§ **What is expected**
Print the lines below without changing anything.

Rows of spatial question data:
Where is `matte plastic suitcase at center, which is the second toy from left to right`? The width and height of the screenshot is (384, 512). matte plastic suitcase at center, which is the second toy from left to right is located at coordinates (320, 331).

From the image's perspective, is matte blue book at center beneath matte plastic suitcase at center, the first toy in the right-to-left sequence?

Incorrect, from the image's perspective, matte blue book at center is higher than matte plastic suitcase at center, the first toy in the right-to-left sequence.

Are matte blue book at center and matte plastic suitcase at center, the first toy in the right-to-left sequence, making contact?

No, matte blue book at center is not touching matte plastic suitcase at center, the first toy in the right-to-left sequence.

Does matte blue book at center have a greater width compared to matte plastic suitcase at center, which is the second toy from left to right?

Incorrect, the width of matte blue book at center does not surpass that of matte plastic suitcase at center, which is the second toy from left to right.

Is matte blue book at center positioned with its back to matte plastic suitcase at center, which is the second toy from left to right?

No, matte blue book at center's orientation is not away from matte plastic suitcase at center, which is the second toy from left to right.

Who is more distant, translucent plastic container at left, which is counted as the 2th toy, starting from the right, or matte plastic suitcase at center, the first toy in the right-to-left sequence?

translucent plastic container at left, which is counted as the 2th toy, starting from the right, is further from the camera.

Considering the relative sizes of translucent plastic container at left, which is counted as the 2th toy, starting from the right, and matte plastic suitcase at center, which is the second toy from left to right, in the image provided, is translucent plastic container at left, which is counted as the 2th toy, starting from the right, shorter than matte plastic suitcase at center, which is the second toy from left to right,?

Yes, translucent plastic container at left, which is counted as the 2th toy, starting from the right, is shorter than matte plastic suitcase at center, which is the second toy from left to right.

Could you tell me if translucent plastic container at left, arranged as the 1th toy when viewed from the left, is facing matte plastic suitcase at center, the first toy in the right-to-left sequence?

§ **Exercise result**
Where is `matte plastic suitcase at center, which is the second toy from left to right`? The width and height of the screenshot is (384, 512). matte plastic suitcase at center, which is the second toy from left to right is located at coordinates (320, 331).

From the image's perspective, is matte blue book at center beneath matte plastic suitcase at center, the first toy in the right-to-left sequence?

Incorrect, from the image's perspective, matte blue book at center is higher than matte plastic suitcase at center, the first toy in the right-to-left sequence.

Are matte blue book at center and matte plastic suitcase at center, the first toy in the right-to-left sequence, making contact?

No, matte blue book at center is not touching matte plastic suitcase at center, the first toy in the right-to-left sequence.

Does matte blue book at center have a greater width compared to matte plastic suitcase at center, which is the second toy from left to right?

Incorrect, the width of matte blue book at center does not surpass that of matte plastic suitcase at center, which is the second toy from left to right.

Is matte blue book at center positioned with its back to matte plastic suitcase at center, which is the second toy from left to right?

No, matte blue book at center's orientation is not away from matte plastic suitcase at center, which is the second toy from left to right.

Who is more distant, translucent plastic container at left, which is counted as the 2th toy, starting from the right, or matte plastic suitcase at center, the first toy in the right-to-left sequence?

translucent plastic container at left, which is counted as the 2th toy, starting from the right, is further from the camera.

Considering the relative sizes of translucent plastic container at left, which is counted as the 2th toy, starting from the right, and matte plastic suitcase at center, which is the second toy from left to right, in the image provided, is translucent plastic container at left, which is counted as the 2th toy, starting from the right, shorter than matte plastic suitcase at center, which is the second toy from left to right,?

Yes, translucent plastic container at left, which is counted as the 2th toy, starting from the right, is shorter than matte plastic suitcase at center, which is the second toy from left to right.

Could you tell me if translucent plastic container at left, arranged as the 1th toy when viewed from the left, is facing matte plastic suitcase at center, the first toy in the right-to-left sequence?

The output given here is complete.